**PROBLEM DETAILS:** Output, exactly and in full, the entries that appear below.

**DATA TO EXAMINE:**
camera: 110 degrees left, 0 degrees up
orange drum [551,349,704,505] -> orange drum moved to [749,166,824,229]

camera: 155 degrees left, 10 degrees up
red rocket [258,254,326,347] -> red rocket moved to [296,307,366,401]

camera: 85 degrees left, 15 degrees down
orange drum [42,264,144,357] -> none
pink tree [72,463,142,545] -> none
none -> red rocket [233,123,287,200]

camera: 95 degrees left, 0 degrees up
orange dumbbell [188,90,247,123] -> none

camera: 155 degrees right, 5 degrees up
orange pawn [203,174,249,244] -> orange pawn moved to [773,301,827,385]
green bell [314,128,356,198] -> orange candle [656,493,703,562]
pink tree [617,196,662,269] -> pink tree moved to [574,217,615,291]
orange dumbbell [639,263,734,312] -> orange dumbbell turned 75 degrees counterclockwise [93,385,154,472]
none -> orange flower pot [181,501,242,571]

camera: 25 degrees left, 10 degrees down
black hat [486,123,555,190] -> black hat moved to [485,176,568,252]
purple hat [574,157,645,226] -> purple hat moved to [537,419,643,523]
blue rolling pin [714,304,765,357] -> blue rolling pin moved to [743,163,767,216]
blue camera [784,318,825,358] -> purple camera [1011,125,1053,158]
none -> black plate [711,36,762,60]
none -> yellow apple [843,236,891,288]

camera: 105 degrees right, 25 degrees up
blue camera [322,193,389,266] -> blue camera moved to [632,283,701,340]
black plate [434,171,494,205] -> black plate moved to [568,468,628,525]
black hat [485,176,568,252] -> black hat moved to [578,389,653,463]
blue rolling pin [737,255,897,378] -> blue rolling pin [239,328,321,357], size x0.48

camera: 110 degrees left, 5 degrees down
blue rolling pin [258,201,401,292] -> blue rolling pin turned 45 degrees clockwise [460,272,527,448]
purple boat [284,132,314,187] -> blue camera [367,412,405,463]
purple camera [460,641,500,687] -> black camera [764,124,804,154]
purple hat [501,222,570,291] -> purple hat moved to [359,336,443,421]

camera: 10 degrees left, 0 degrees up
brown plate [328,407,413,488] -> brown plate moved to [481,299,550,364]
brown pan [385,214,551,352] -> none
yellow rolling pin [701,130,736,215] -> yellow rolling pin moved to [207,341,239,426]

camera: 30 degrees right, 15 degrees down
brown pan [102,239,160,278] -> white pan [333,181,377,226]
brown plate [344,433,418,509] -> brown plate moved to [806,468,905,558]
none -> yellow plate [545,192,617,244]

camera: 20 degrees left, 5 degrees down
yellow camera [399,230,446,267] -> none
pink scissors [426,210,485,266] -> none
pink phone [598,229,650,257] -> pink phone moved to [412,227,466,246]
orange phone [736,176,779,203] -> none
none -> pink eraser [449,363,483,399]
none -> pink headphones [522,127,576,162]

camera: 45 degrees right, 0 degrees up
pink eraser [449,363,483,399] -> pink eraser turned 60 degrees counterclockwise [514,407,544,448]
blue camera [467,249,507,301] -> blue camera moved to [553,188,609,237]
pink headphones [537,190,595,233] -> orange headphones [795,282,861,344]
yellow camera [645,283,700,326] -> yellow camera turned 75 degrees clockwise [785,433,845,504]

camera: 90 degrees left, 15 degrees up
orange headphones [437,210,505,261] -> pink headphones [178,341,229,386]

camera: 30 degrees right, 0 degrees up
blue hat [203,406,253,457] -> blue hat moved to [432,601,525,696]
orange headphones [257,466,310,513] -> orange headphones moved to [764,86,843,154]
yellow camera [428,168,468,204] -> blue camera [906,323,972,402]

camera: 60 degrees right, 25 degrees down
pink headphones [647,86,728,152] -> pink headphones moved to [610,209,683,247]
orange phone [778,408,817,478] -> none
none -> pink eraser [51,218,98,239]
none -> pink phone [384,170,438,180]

**SOLUTION TO THE EXERCISE:**
camera: 110 degrees left, 0 degrees up
orange drum [551,349,704,505] -> orange drum moved to [749,166,824,229]

camera: 155 degrees left, 10 degrees up
red rocket [258,254,326,347] -> red rocket moved to [296,307,366,401]

camera: 85 degrees left, 15 degrees down
orange drum [42,264,144,357] -> none
pink tree [72,463,142,545] -> none
none -> red rocket [233,123,287,200]

camera: 95 degrees left, 0 degrees up
orange dumbbell [188,90,247,123] -> none

camera: 155 degrees right, 5 degrees up
orange pawn [203,174,249,244] -> orange pawn moved to [773,301,827,385]
green bell [314,128,356,198] -> orange candle [656,493,703,562]
pink tree [617,196,662,269] -> pink tree moved to [574,217,615,291]
orange dumbbell [639,263,734,312] -> orange dumbbell turned 75 degrees counterclockwise [93,385,154,472]
none -> orange flower pot [181,501,242,571]

camera: 25 degrees left, 10 degrees down
black hat [486,123,555,190] -> black hat moved to [485,176,568,252]
purple hat [574,157,645,226] -> purple hat moved to [537,419,643,523]
blue rolling pin [714,304,765,357] -> blue rolling pin moved to [743,163,767,216]
blue camera [784,318,825,358] -> purple camera [1011,125,1053,158]
none -> black plate [711,36,762,60]
none -> yellow apple [843,236,891,288]

camera: 105 degrees right, 25 degrees up
blue camera [322,193,389,266] -> blue camera moved to [632,283,701,340]
black plate [434,171,494,205] -> black plate moved to [568,468,628,525]
black hat [485,176,568,252] -> black hat moved to [578,389,653,463]
blue rolling pin [737,255,897,378] -> blue rolling pin [239,328,321,357], size x0.48

camera: 110 degrees left, 5 degrees down
blue rolling pin [258,201,401,292] -> blue rolling pin turned 45 degrees clockwise [460,272,527,448]
purple boat [284,132,314,187] -> blue camera [367,412,405,463]
purple camera [460,641,500,687] -> black camera [764,124,804,154]
purple hat [501,222,570,291] -> purple hat moved to [359,336,443,421]

camera: 10 degrees left, 0 degrees up
brown plate [328,407,413,488] -> brown plate moved to [481,299,550,364]
brown pan [385,214,551,352] -> none
yellow rolling pin [701,130,736,215] -> yellow rolling pin moved to [207,341,239,426]

camera: 30 degrees right, 15 degrees down
brown pan [102,239,160,278] -> white pan [333,181,377,226]
brown plate [344,433,418,509] -> brown plate moved to [806,468,905,558]
none -> yellow plate [545,192,617,244]

camera: 20 degrees left, 5 degrees down
yellow camera [399,230,446,267] -> none
pink scissors [426,210,485,266] -> none
pink phone [598,229,650,257] -> pink phone moved to [412,227,466,246]
orange phone [736,176,779,203] -> none
none -> pink eraser [449,363,483,399]
none -> pink headphones [522,127,576,162]

camera: 45 degrees right, 0 degrees up
pink eraser [449,363,483,399] -> pink eraser turned 60 degrees counterclockwise [514,407,544,448]
blue camera [467,249,507,301] -> blue camera moved to [553,188,609,237]
pink headphones [537,190,595,233] -> orange headphones [795,282,861,344]
yellow camera [645,283,700,326] -> yellow camera turned 75 degrees clockwise [785,433,845,504]

camera: 90 degrees left, 15 degrees up
orange headphones [437,210,505,261] -> pink headphones [178,341,229,386]

camera: 30 degrees right, 0 degrees up
blue hat [203,406,253,457] -> blue hat moved to [432,601,525,696]
orange headphones [257,466,310,513] -> orange headphones moved to [764,86,843,154]
yellow camera [428,168,468,204] -> blue camera [906,323,972,402]

camera: 60 degrees right, 25 degrees down
pink headphones [647,86,728,152] -> pink headphones moved to [610,209,683,247]
orange phone [778,408,817,478] -> none
none -> pink eraser [51,218,98,239]
none -> pink phone [384,170,438,180]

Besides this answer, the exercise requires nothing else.